The task:
Transcribe each line below verbatim; pictures excluded.
The data Start Marker
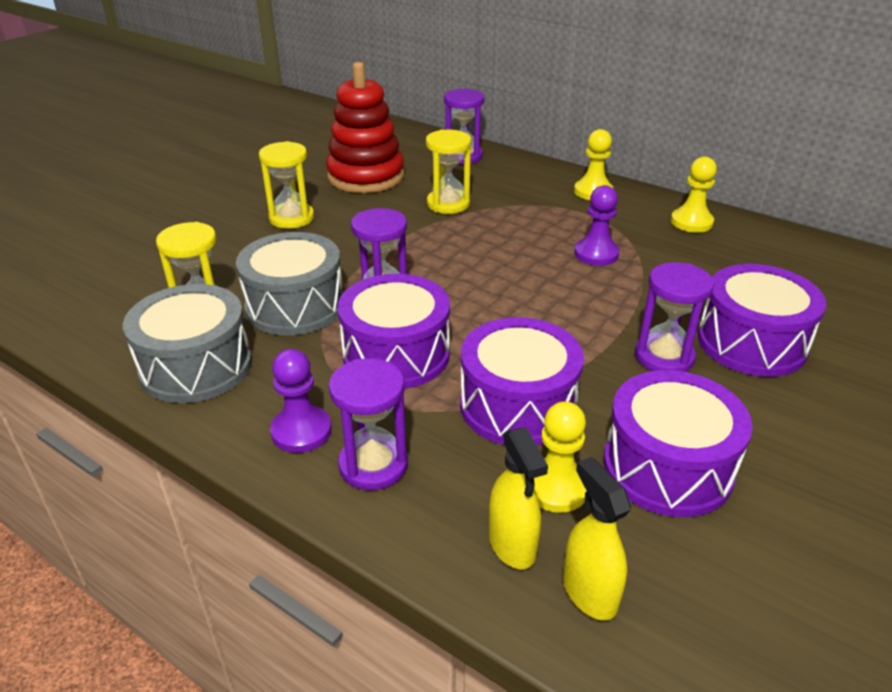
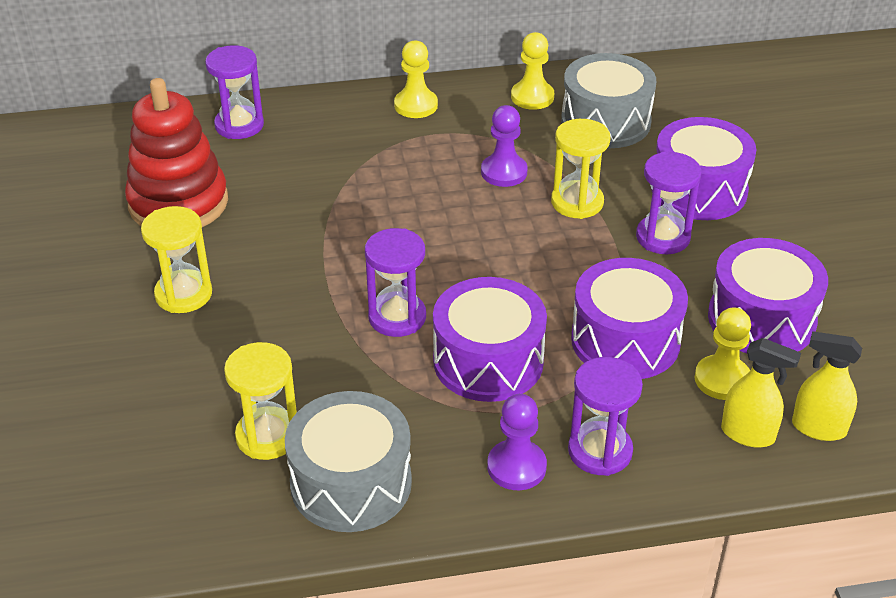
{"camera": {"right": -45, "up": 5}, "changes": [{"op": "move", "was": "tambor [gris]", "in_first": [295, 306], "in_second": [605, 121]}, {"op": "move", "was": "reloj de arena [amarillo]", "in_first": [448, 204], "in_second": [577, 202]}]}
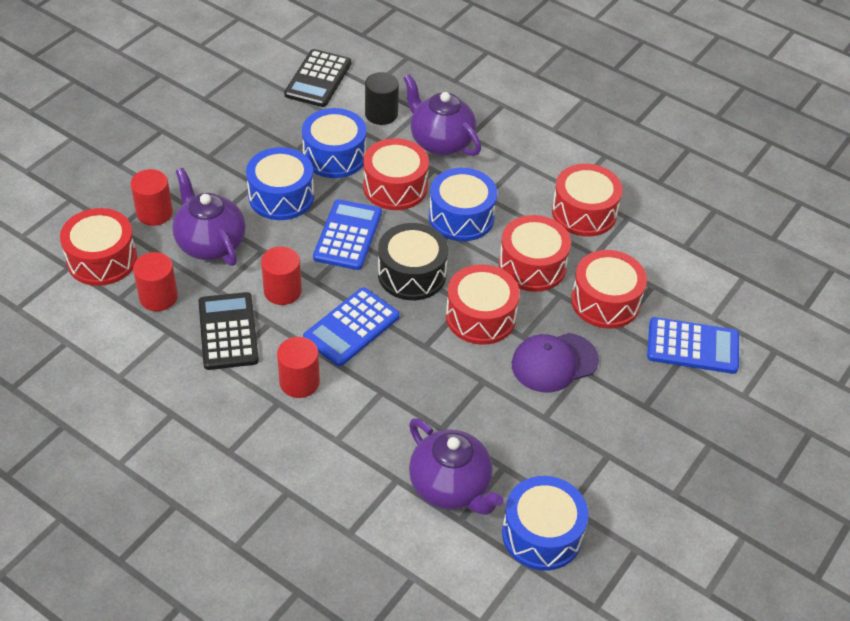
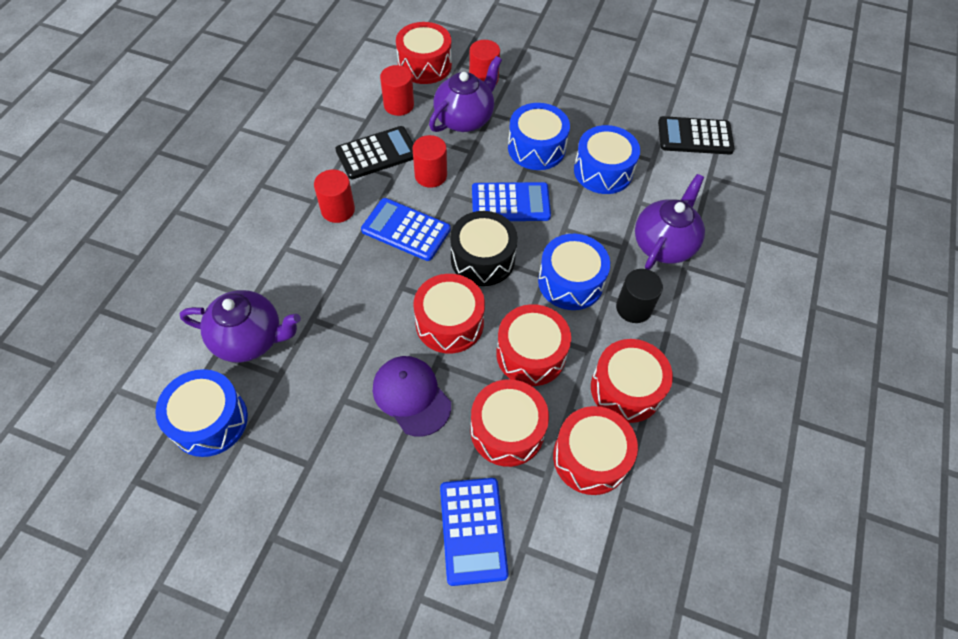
{"camera": {"right": 75, "up": 10}, "changes": [{"op": "move", "was": "tambor [rojo]", "in_first": [395, 187], "in_second": [590, 457]}, {"op": "move", "was": "cilindro [negro]", "in_first": [381, 114], "in_second": [633, 308]}, {"op": "rotate", "was": "tetera [morado]", "in_first": [451, 487], "in_second": [250, 339], "clockwise": -120}]}
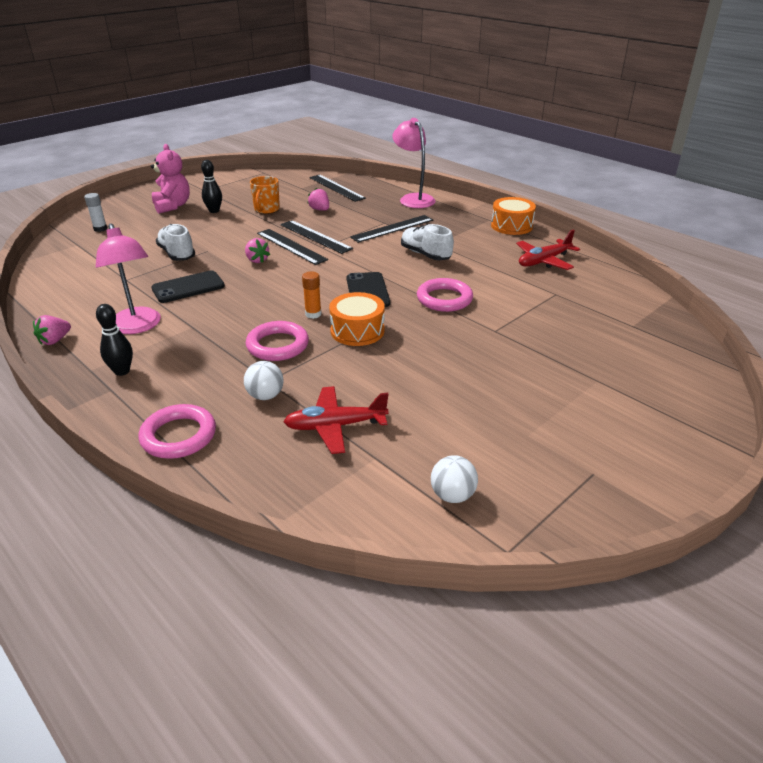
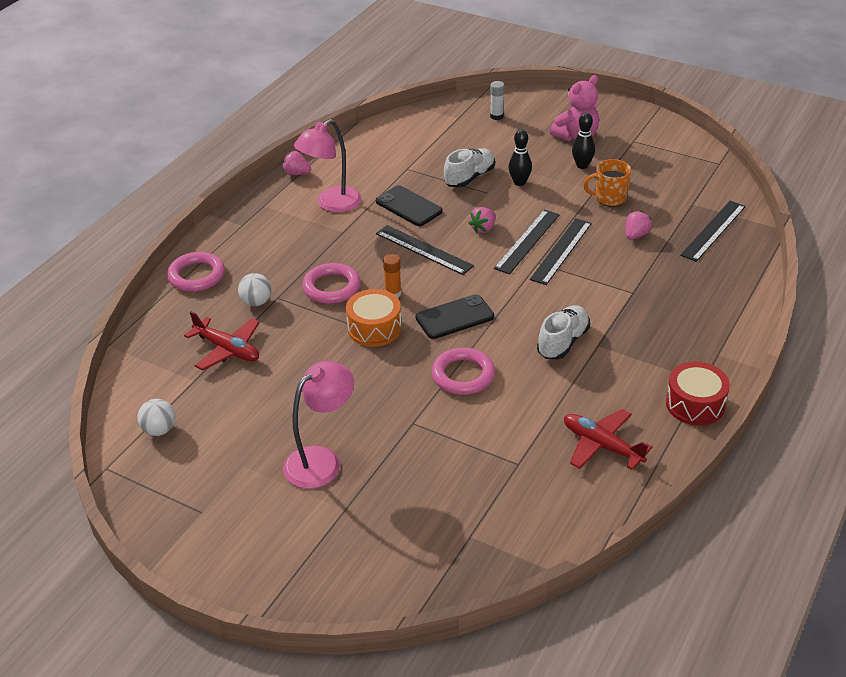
{"camera": {"right": 75, "up": 5}, "changes": [{"op": "move", "was": "bolo [negro]", "in_first": [122, 371], "in_second": [519, 182]}, {"op": "move", "was": "regla [negro]", "in_first": [392, 228], "in_second": [424, 249]}, {"op": "move", "was": "lámpara [rosa]", "in_first": [413, 199], "in_second": [321, 460]}, {"op": "recolor", "was": "tambor [naranja]", "now": "tambor [rojo]", "in_first": [511, 226], "in_second": [695, 404]}, {"op": "rotate", "was": "avión [rojo]", "in_first": [335, 426], "in_second": [227, 349], "clockwise": 150}]}
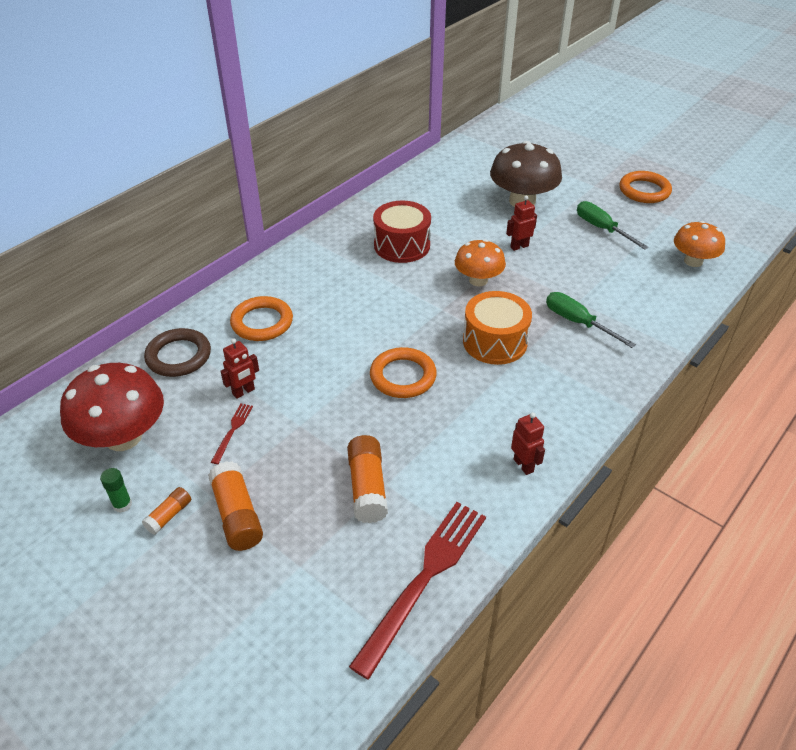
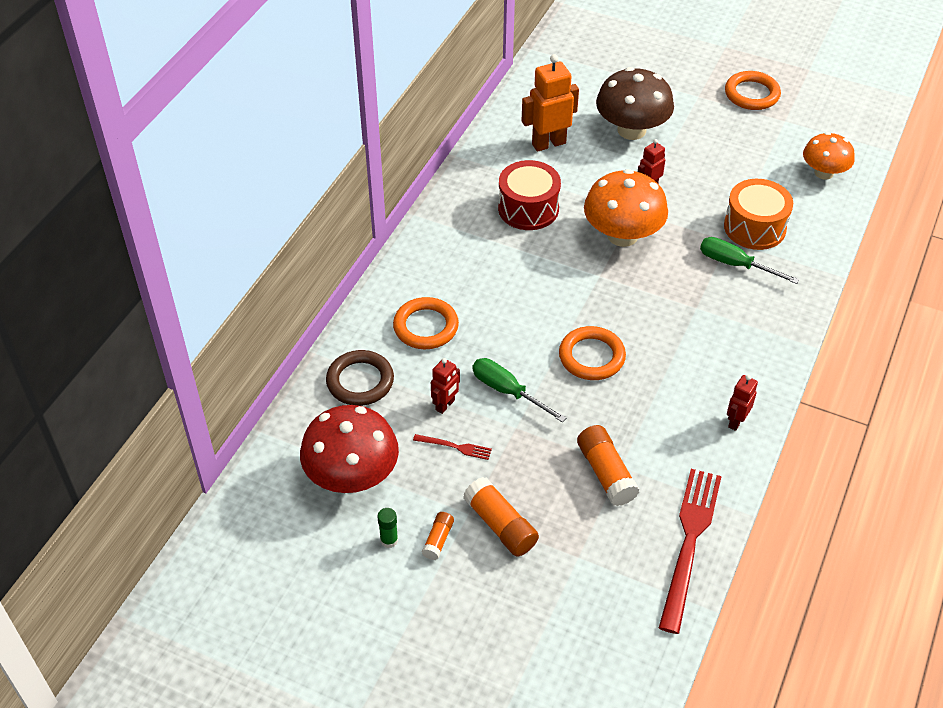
{"camera": {"right": -15, "up": 5}, "changes": [{"op": "insert", "now": "robot [naranja]", "in_second": [548, 143]}, {"op": "move", "was": "tambor [naranja]", "in_first": [495, 342], "in_second": [754, 227]}, {"op": "move", "was": "destornillador [verde]", "in_first": [602, 229], "in_second": [507, 391]}, {"op": "rotate", "was": "tenedor [rojo]", "in_first": [232, 431], "in_second": [455, 447], "clockwise": 105}, {"op": "rotate", "was": "robot [rojo]", "in_first": [523, 465], "in_second": [736, 421], "clockwise": -105}, {"op": "resize", "was": "seta [naranja]", "in_first": [478, 280], "in_second": [622, 235], "ratio": 1.57}]}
The data End Marker
Solution to this problem:
{"camera": {"right": -45, "up": 5}, "changes": [{"op": "move", "was": "tambor [gris]", "in_first": [295, 306], "in_second": [605, 121]}, {"op": "move", "was": "reloj de arena [amarillo]", "in_first": [448, 204], "in_second": [577, 202]}]}
{"camera": {"right": 75, "up": 10}, "changes": [{"op": "move", "was": "tambor [rojo]", "in_first": [395, 187], "in_second": [590, 457]}, {"op": "move", "was": "cilindro [negro]", "in_first": [381, 114], "in_second": [633, 308]}, {"op": "rotate", "was": "tetera [morado]", "in_first": [451, 487], "in_second": [250, 339], "clockwise": -120}]}
{"camera": {"right": 75, "up": 5}, "changes": [{"op": "move", "was": "bolo [negro]", "in_first": [122, 371], "in_second": [519, 182]}, {"op": "move", "was": "regla [negro]", "in_first": [392, 228], "in_second": [424, 249]}, {"op": "move", "was": "lámpara [rosa]", "in_first": [413, 199], "in_second": [321, 460]}, {"op": "recolor", "was": "tambor [naranja]", "now": "tambor [rojo]", "in_first": [511, 226], "in_second": [695, 404]}, {"op": "rotate", "was": "avión [rojo]", "in_first": [335, 426], "in_second": [227, 349], "clockwise": 150}]}
{"camera": {"right": -15, "up": 5}, "changes": [{"op": "insert", "now": "robot [naranja]", "in_second": [548, 143]}, {"op": "move", "was": "tambor [naranja]", "in_first": [495, 342], "in_second": [754, 227]}, {"op": "move", "was": "destornillador [verde]", "in_first": [602, 229], "in_second": [507, 391]}, {"op": "rotate", "was": "tenedor [rojo]", "in_first": [232, 431], "in_second": [455, 447], "clockwise": 105}, {"op": "rotate", "was": "robot [rojo]", "in_first": [523, 465], "in_second": [736, 421], "clockwise": -105}, {"op": "resize", "was": "seta [naranja]", "in_first": [478, 280], "in_second": [622, 235], "ratio": 1.57}]}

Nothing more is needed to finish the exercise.